[Stored items from a collection]
****************

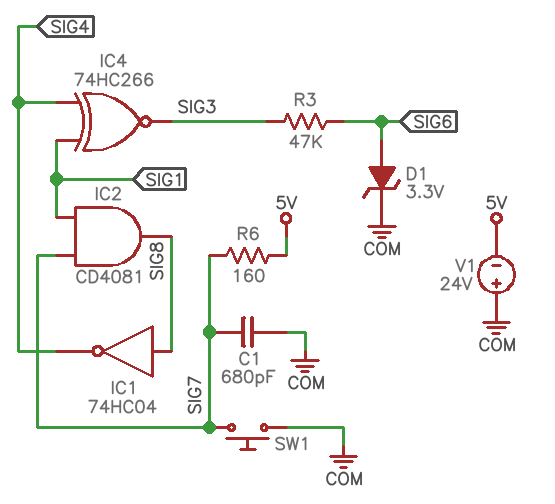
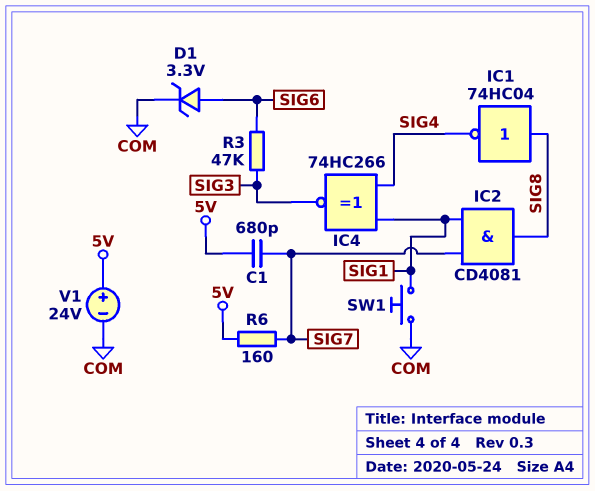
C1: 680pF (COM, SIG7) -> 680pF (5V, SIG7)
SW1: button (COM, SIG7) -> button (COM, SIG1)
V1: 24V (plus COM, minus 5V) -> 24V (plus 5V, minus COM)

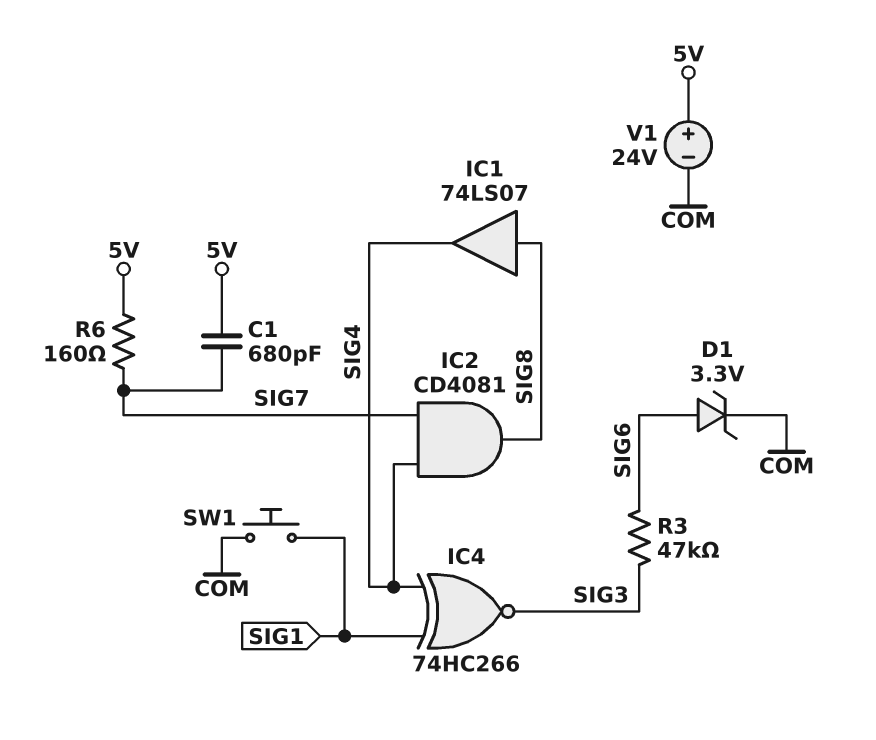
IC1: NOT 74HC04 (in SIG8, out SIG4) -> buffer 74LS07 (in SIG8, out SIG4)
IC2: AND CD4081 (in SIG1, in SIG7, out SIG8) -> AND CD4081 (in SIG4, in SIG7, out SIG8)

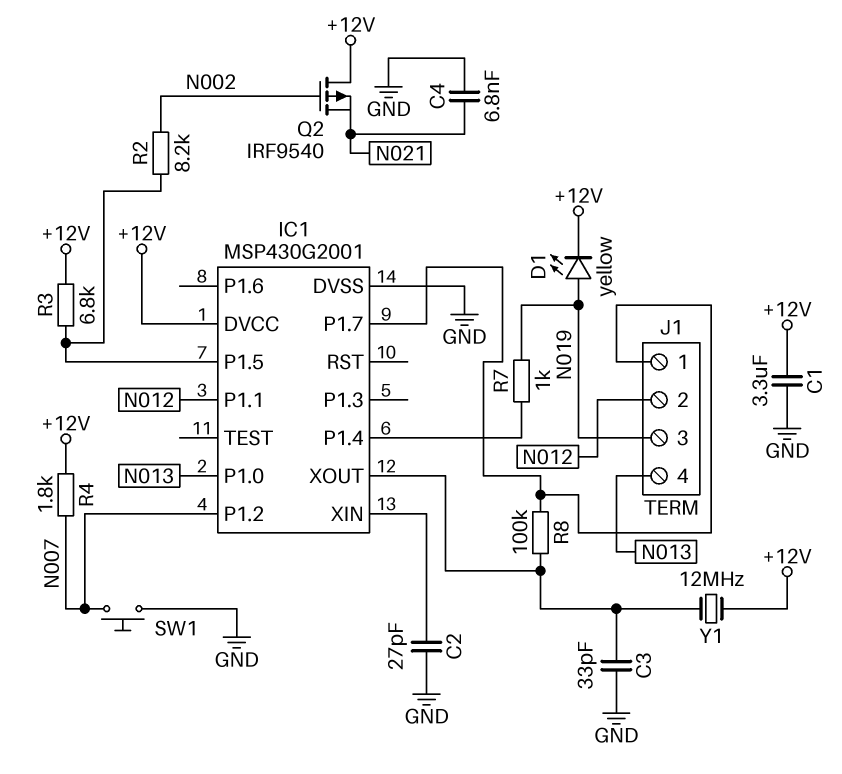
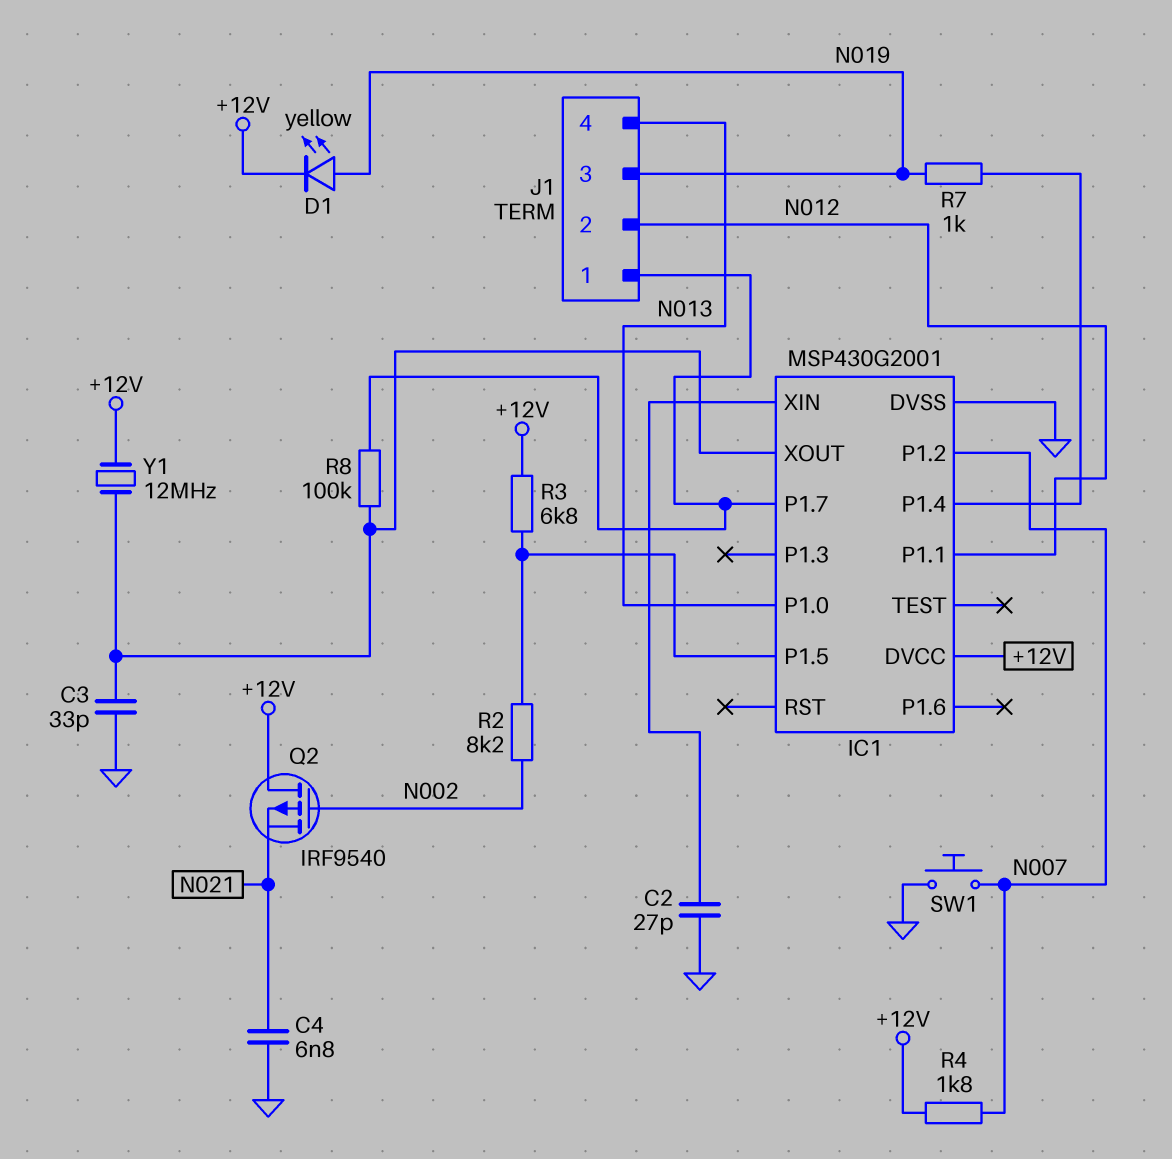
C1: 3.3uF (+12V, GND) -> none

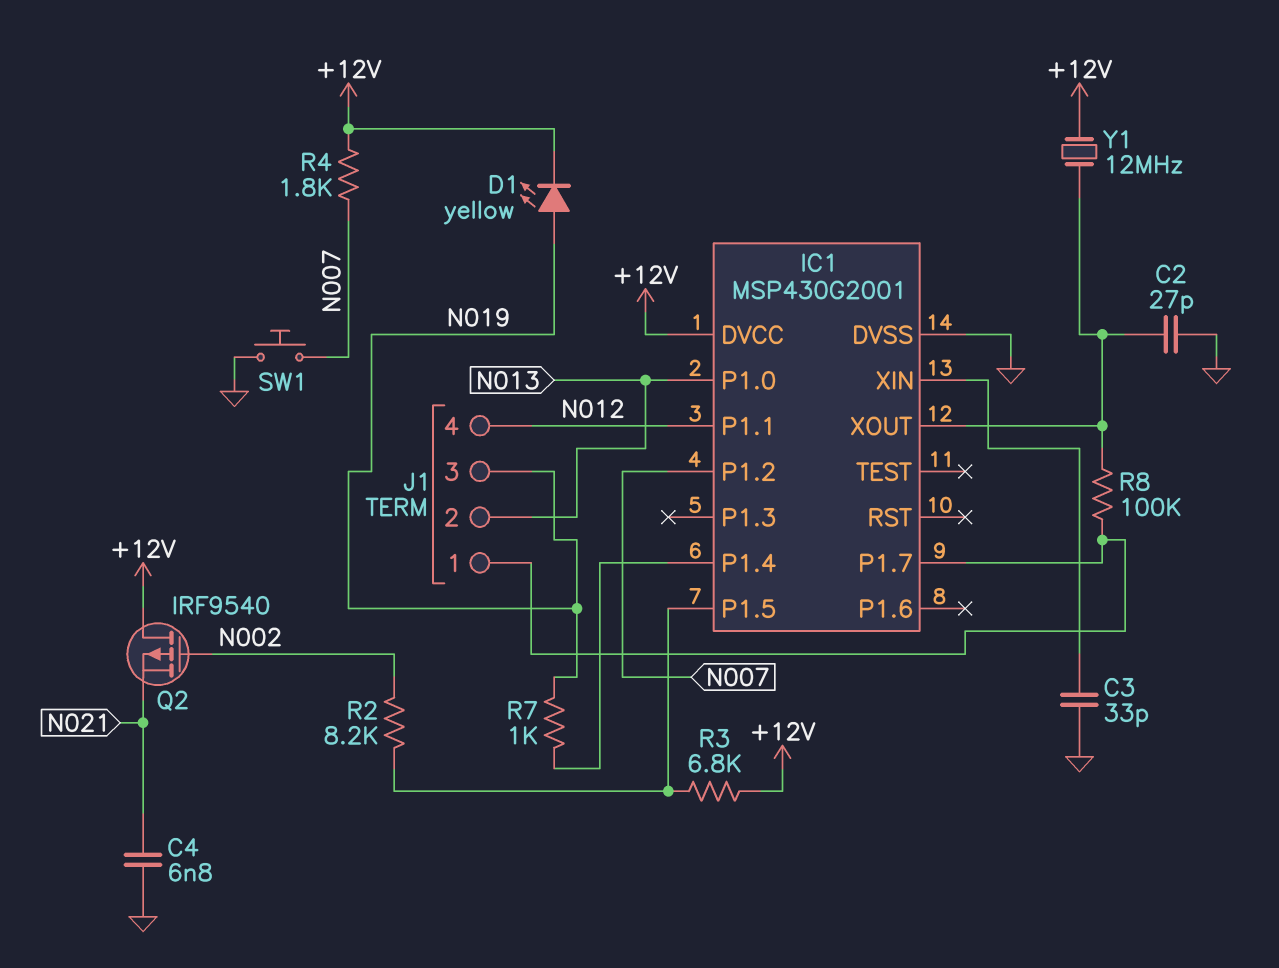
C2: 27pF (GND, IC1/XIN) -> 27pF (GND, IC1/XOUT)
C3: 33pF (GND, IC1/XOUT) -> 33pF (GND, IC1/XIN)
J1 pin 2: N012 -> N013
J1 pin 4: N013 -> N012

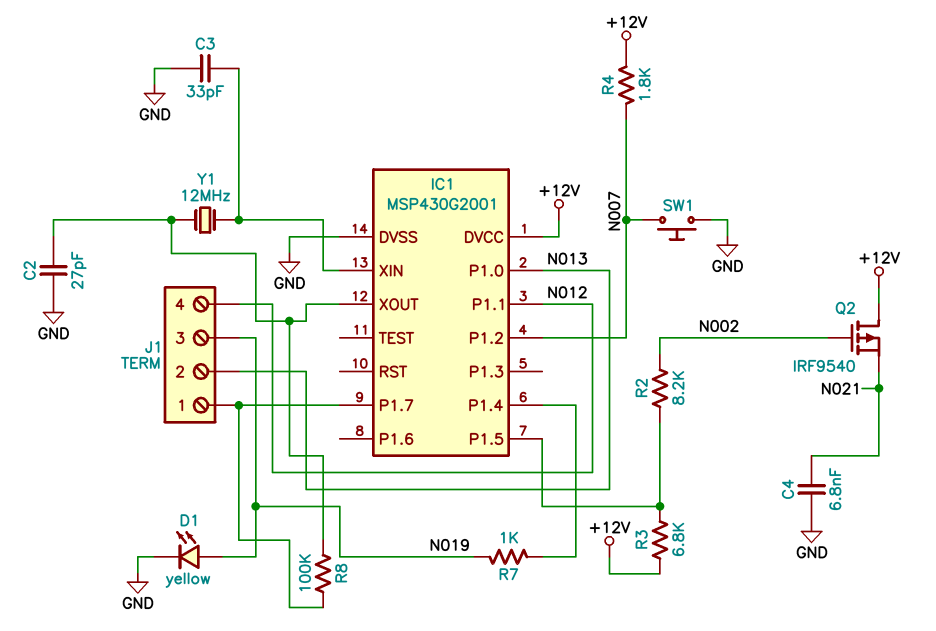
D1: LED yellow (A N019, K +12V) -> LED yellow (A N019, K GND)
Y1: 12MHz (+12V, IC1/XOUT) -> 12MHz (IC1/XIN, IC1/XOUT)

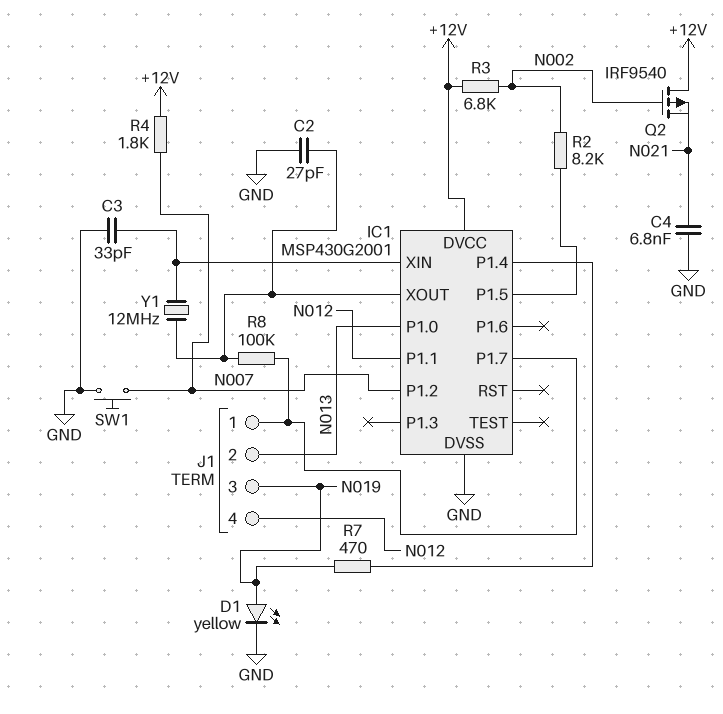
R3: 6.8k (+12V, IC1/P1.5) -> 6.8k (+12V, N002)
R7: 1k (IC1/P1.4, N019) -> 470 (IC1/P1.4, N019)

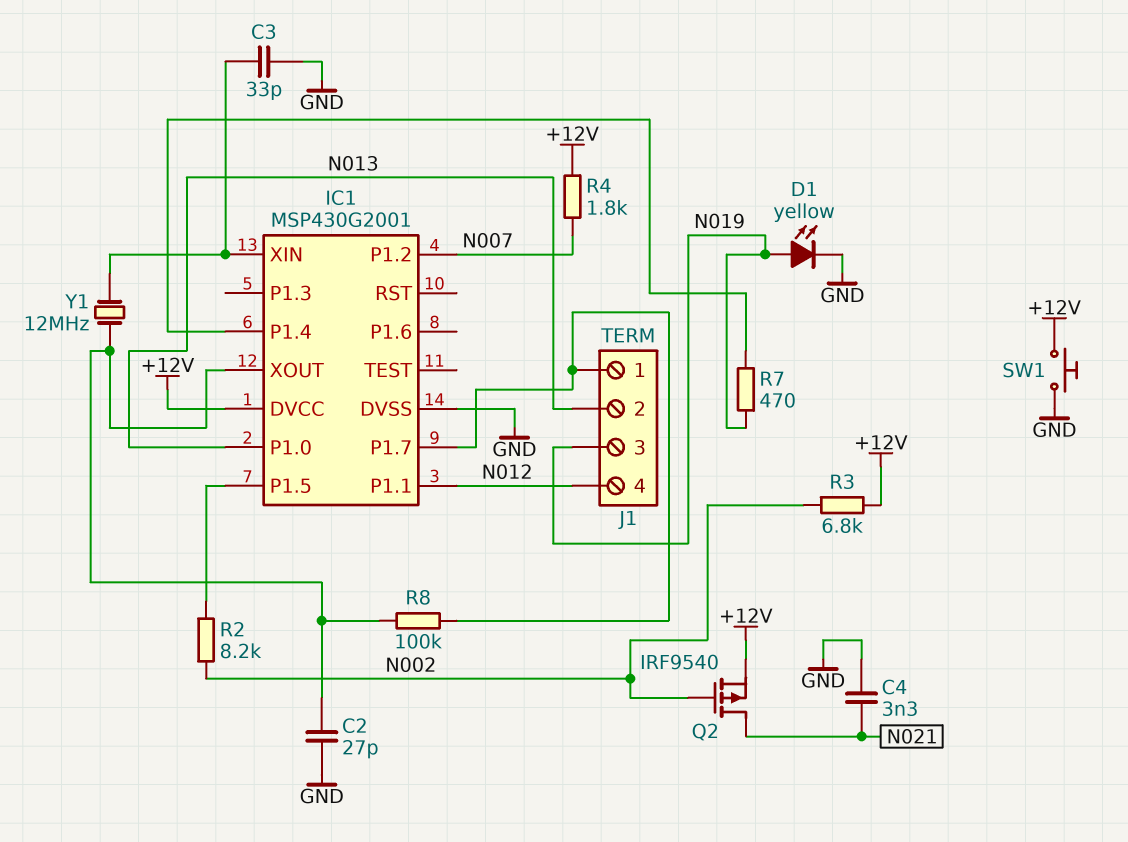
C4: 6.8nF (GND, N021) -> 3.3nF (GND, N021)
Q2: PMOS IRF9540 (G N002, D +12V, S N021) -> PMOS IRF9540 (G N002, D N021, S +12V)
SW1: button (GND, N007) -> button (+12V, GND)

****************

● Task objective
In your copy, reproduce the data above exactly and skip every picture.

● Solution for this problem
C1: 680pF (COM, SIG7) -> 680pF (5V, SIG7)
SW1: button (COM, SIG7) -> button (COM, SIG1)
V1: 24V (plus COM, minus 5V) -> 24V (plus 5V, minus COM)

IC1: NOT 74HC04 (in SIG8, out SIG4) -> buffer 74LS07 (in SIG8, out SIG4)
IC2: AND CD4081 (in SIG1, in SIG7, out SIG8) -> AND CD4081 (in SIG4, in SIG7, out SIG8)

C1: 3.3uF (+12V, GND) -> none

C2: 27pF (GND, IC1/XIN) -> 27pF (GND, IC1/XOUT)
C3: 33pF (GND, IC1/XOUT) -> 33pF (GND, IC1/XIN)
J1 pin 2: N012 -> N013
J1 pin 4: N013 -> N012

D1: LED yellow (A N019, K +12V) -> LED yellow (A N019, K GND)
Y1: 12MHz (+12V, IC1/XOUT) -> 12MHz (IC1/XIN, IC1/XOUT)

R3: 6.8k (+12V, IC1/P1.5) -> 6.8k (+12V, N002)
R7: 1k (IC1/P1.4, N019) -> 470 (IC1/P1.4, N019)

C4: 6.8nF (GND, N021) -> 3.3nF (GND, N021)
Q2: PMOS IRF9540 (G N002, D +12V, S N021) -> PMOS IRF9540 (G N002, D N021, S +12V)
SW1: button (GND, N007) -> button (+12V, GND)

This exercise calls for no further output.